---------- DATA TO USE ----------

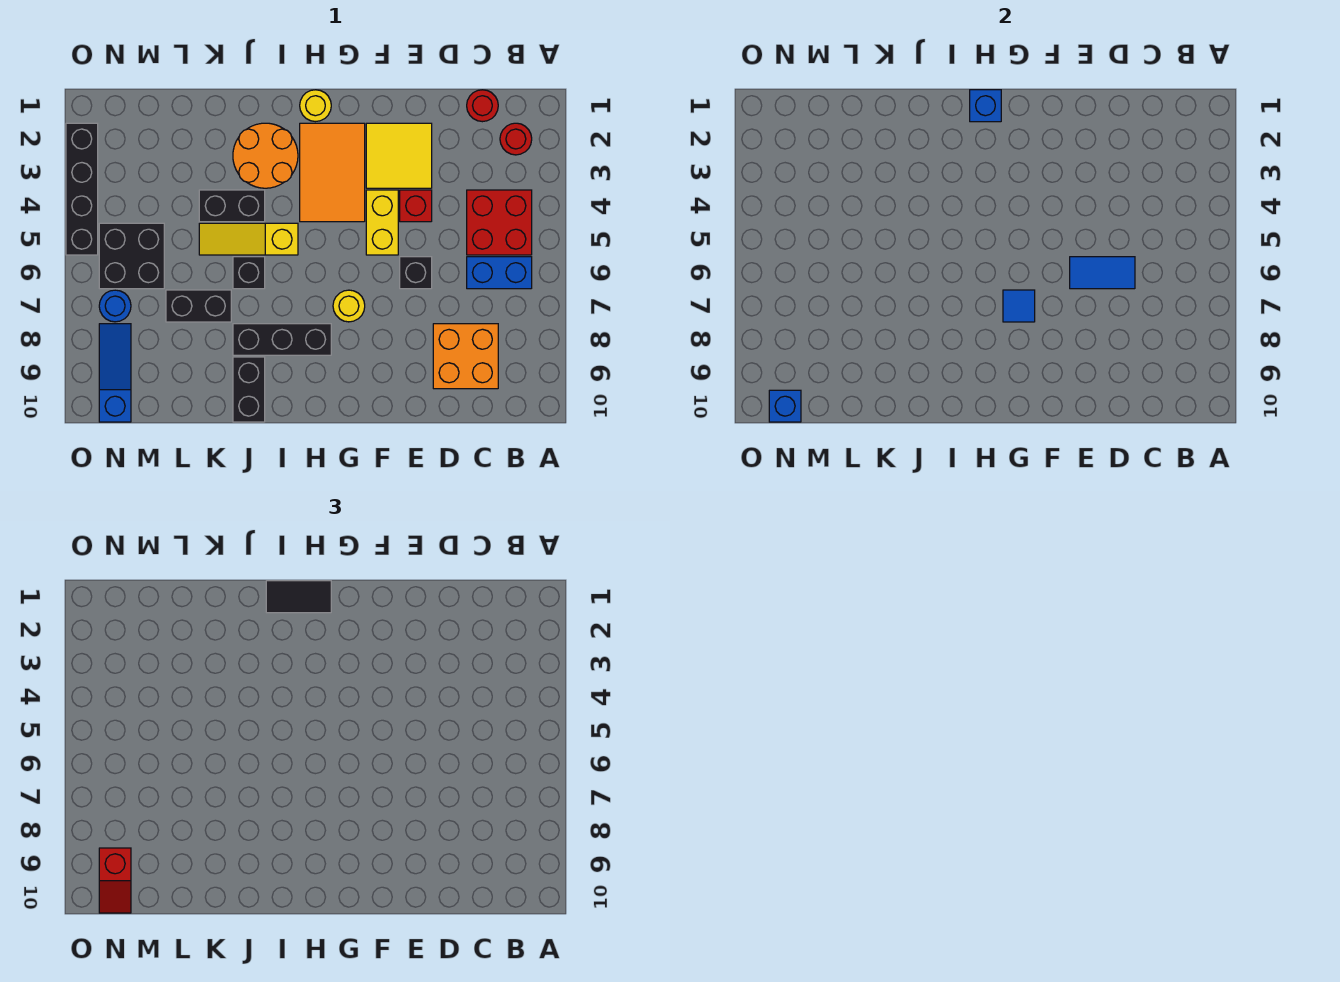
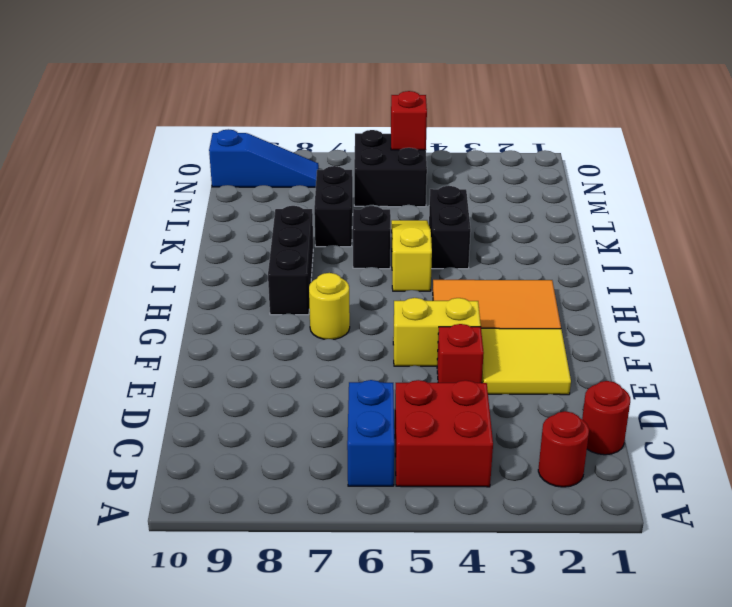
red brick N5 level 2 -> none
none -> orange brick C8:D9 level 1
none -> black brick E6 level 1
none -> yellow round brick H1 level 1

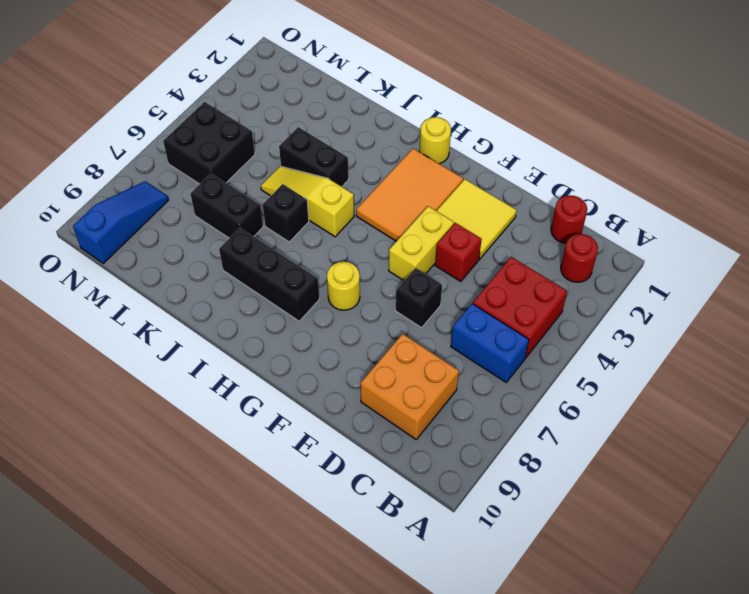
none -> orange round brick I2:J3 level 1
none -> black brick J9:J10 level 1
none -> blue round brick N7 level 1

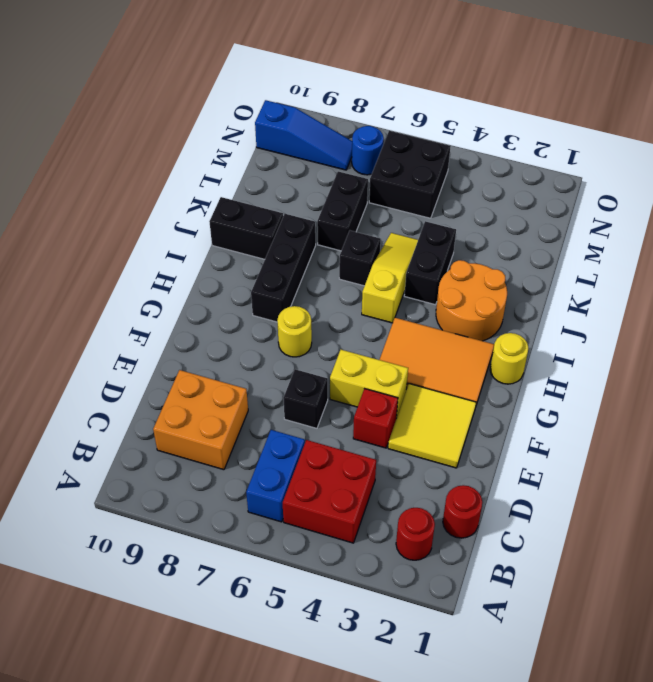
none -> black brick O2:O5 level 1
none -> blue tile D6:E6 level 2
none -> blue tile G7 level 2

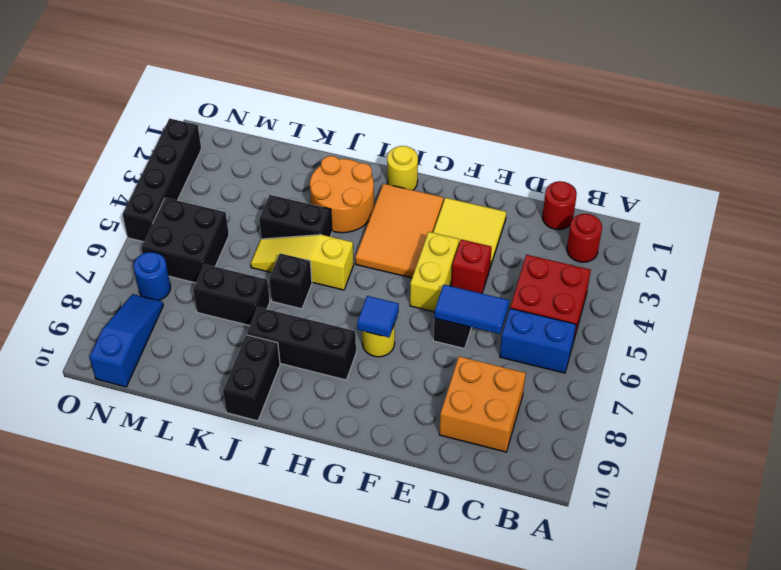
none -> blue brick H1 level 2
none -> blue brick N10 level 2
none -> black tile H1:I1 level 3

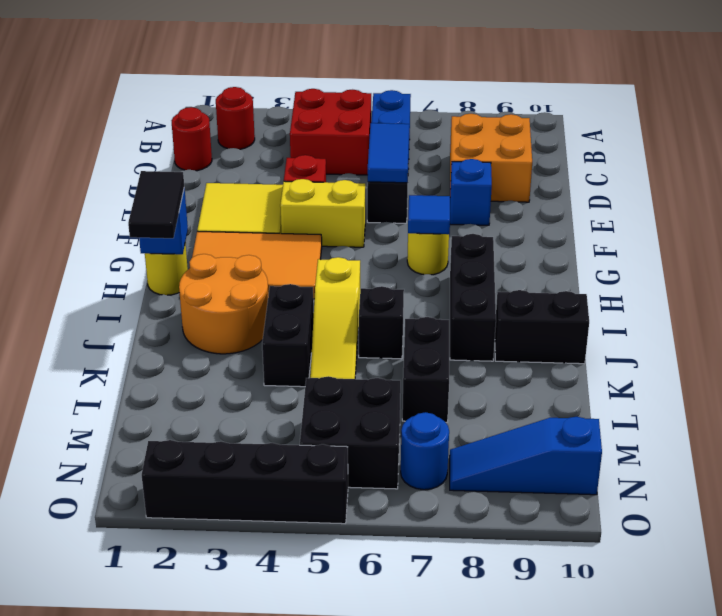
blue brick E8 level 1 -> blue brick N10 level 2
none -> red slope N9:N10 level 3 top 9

----------

▸ **WHAT THE TASK ASKS**
Output the lines above in full and exactly as given, omitting any pictures.

▸ **WRITTEN SOLUTION**
red brick N5 level 2 -> none
none -> orange brick C8:D9 level 1
none -> black brick E6 level 1
none -> yellow round brick H1 level 1

none -> orange round brick I2:J3 level 1
none -> black brick J9:J10 level 1
none -> blue round brick N7 level 1

none -> black brick O2:O5 level 1
none -> blue tile D6:E6 level 2
none -> blue tile G7 level 2

none -> blue brick H1 level 2
none -> blue brick N10 level 2
none -> black tile H1:I1 level 3

blue brick E8 level 1 -> blue brick N10 level 2
none -> red slope N9:N10 level 3 top 9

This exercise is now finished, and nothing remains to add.